* HOW TO COMPLETE THIS TASK
Give again, unaltered, the line with "C13: 470uF (plus" and all lines that follow it in the listing below, minus any pictures.

::::

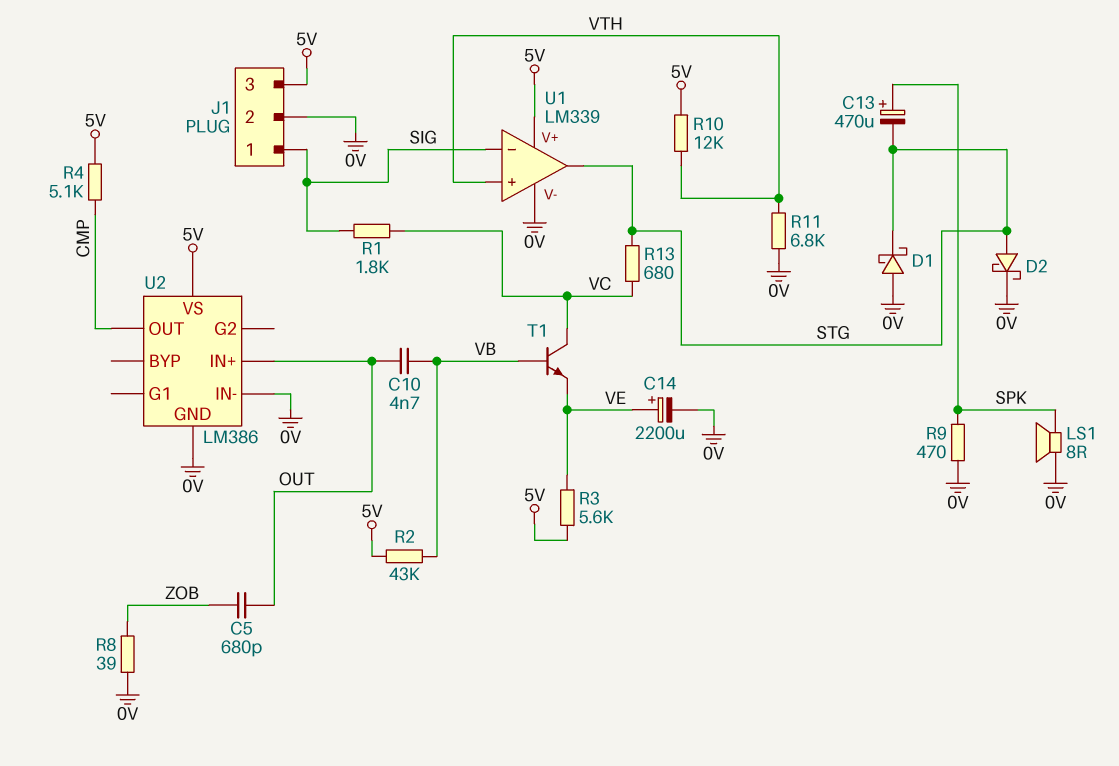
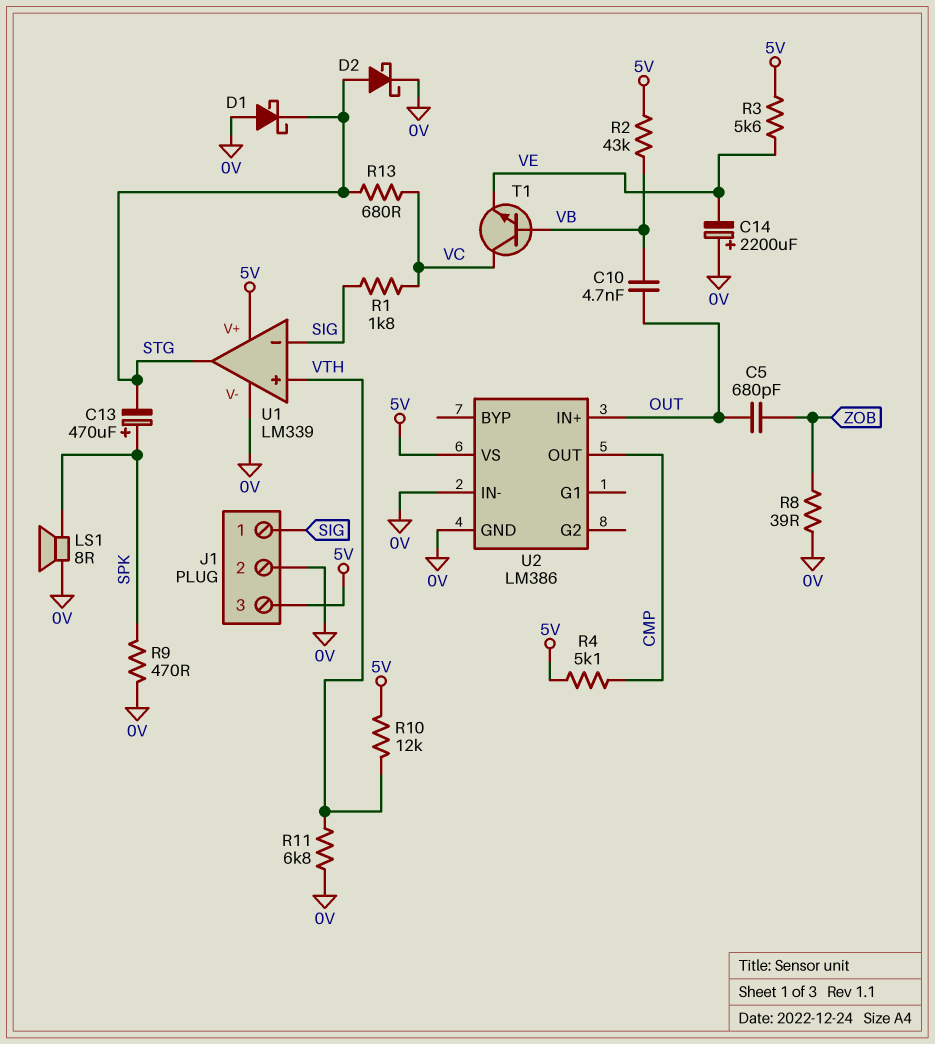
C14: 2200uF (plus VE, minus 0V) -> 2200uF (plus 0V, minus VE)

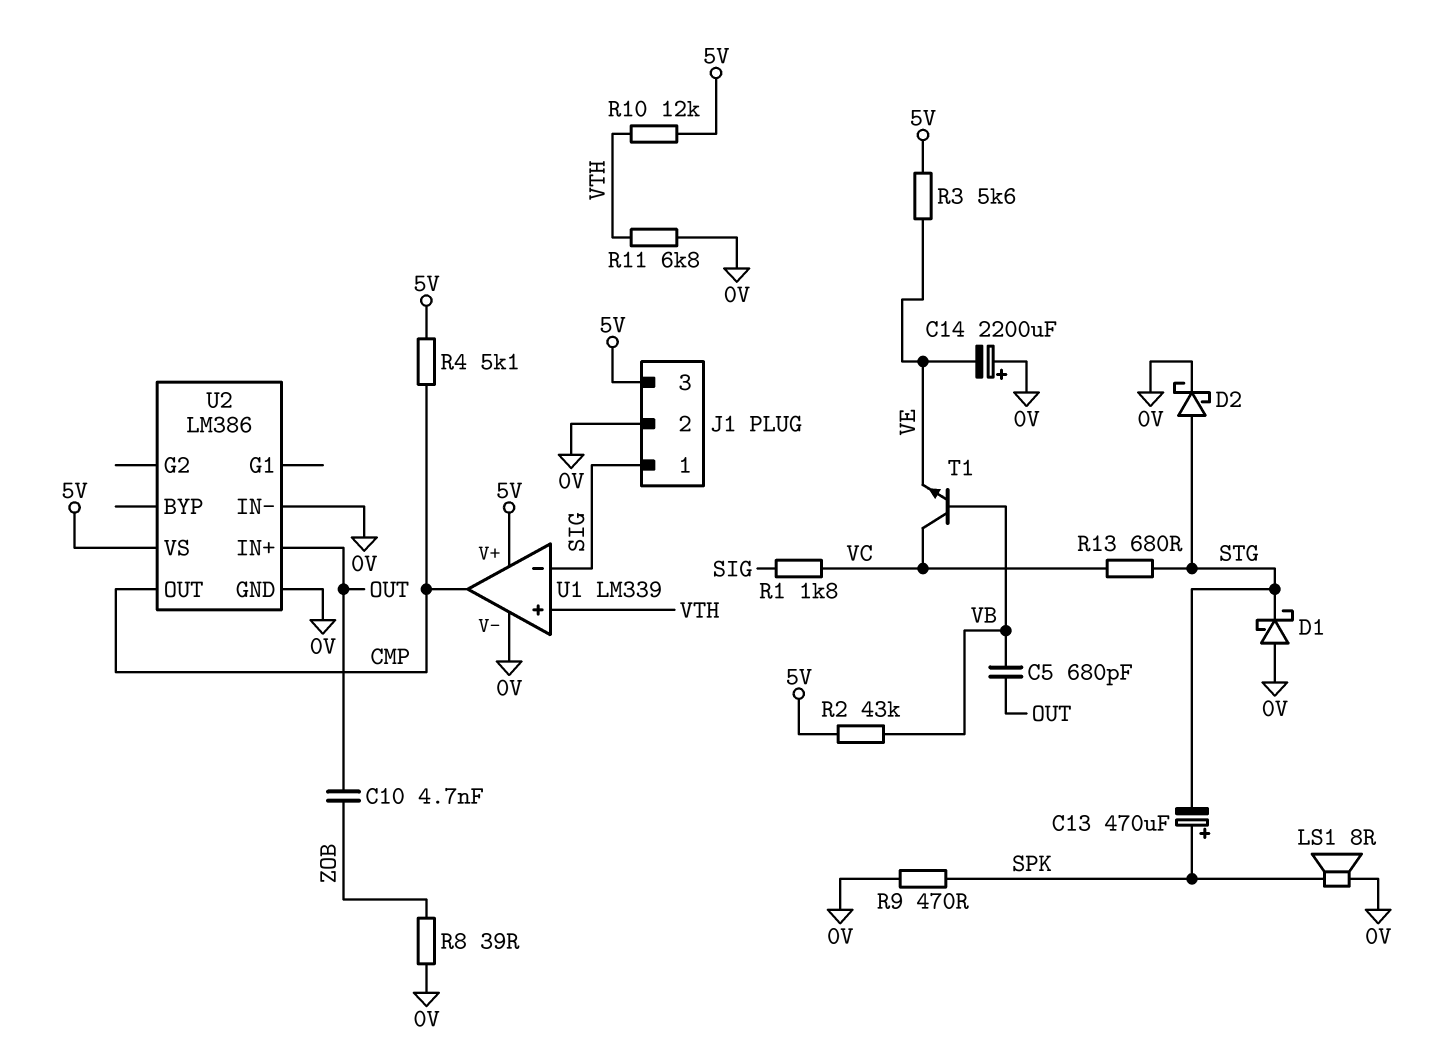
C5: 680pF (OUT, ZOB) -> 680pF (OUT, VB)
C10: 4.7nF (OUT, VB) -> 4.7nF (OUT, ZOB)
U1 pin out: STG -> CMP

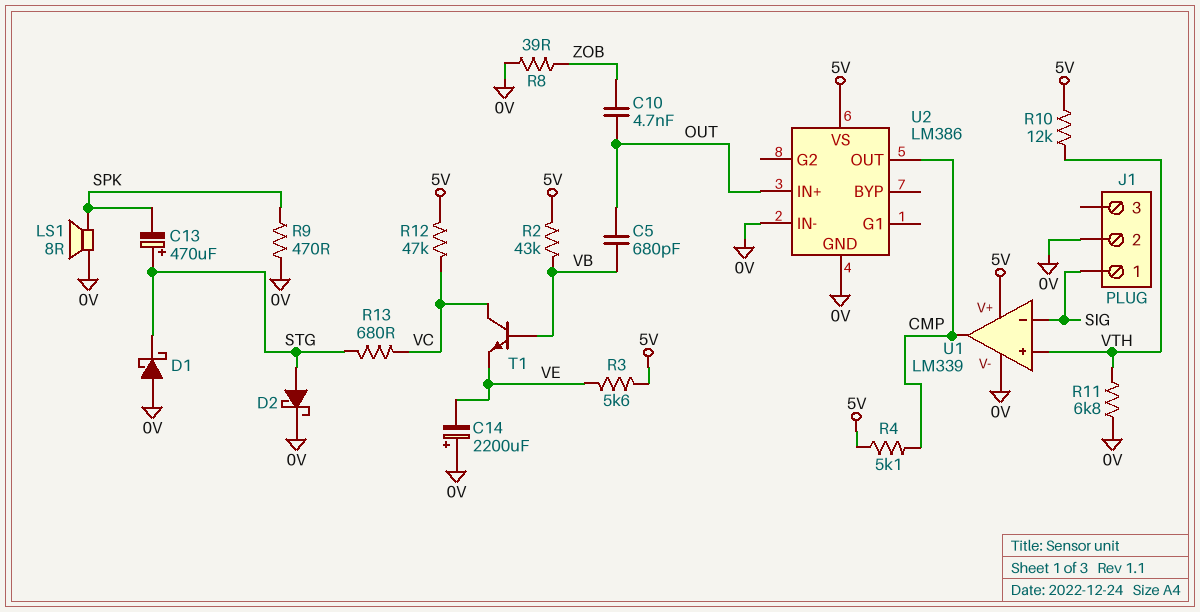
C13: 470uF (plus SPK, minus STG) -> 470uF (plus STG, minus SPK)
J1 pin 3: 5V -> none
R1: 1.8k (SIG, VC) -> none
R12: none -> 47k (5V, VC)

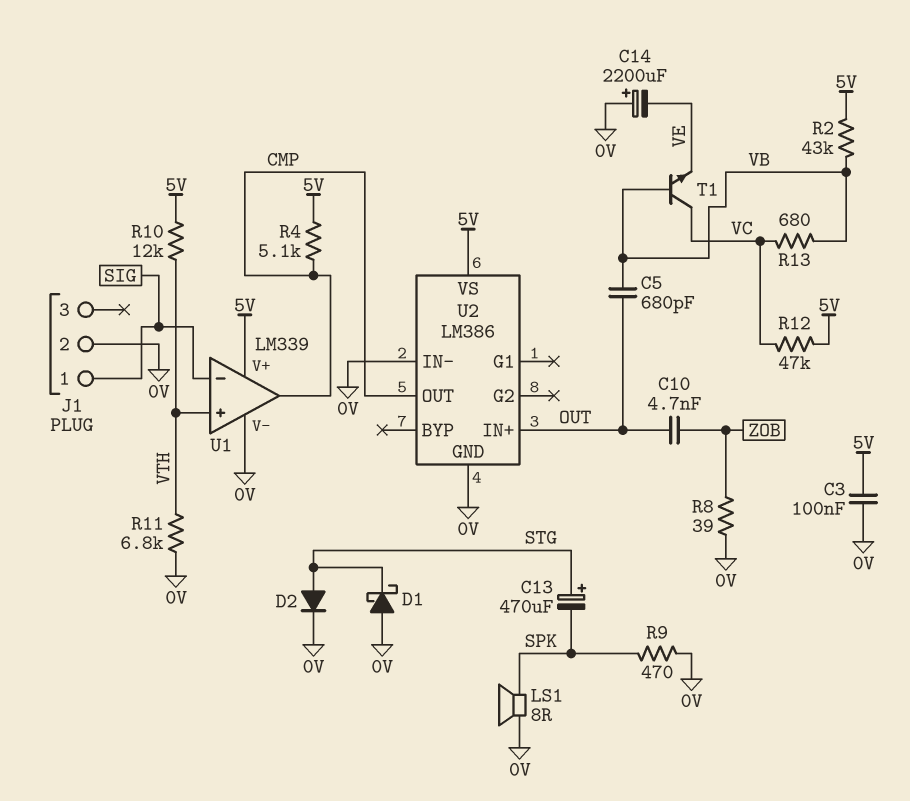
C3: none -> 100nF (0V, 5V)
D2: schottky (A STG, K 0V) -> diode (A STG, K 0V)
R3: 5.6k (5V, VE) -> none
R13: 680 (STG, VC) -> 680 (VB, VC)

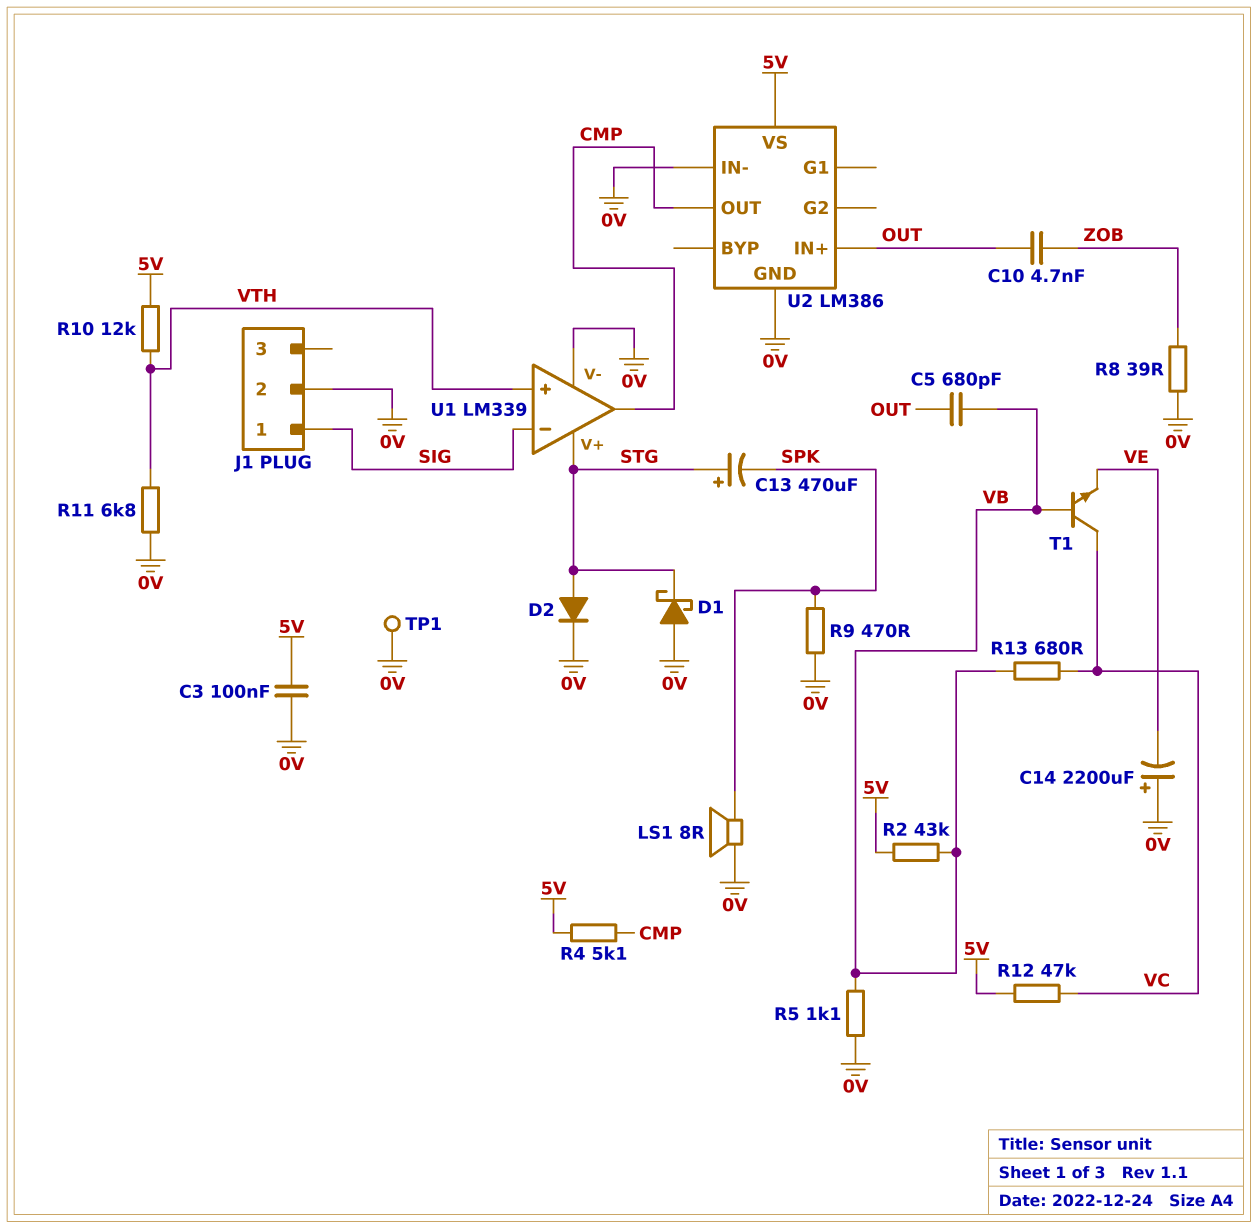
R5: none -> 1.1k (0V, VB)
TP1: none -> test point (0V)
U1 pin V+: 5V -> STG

::::

* PROBLEM SOLUTION
C13: 470uF (plus SPK, minus STG) -> 470uF (plus STG, minus SPK)
J1 pin 3: 5V -> none
R1: 1.8k (SIG, VC) -> none
R12: none -> 47k (5V, VC)

C3: none -> 100nF (0V, 5V)
D2: schottky (A STG, K 0V) -> diode (A STG, K 0V)
R3: 5.6k (5V, VE) -> none
R13: 680 (STG, VC) -> 680 (VB, VC)

R5: none -> 1.1k (0V, VB)
TP1: none -> test point (0V)
U1 pin V+: 5V -> STG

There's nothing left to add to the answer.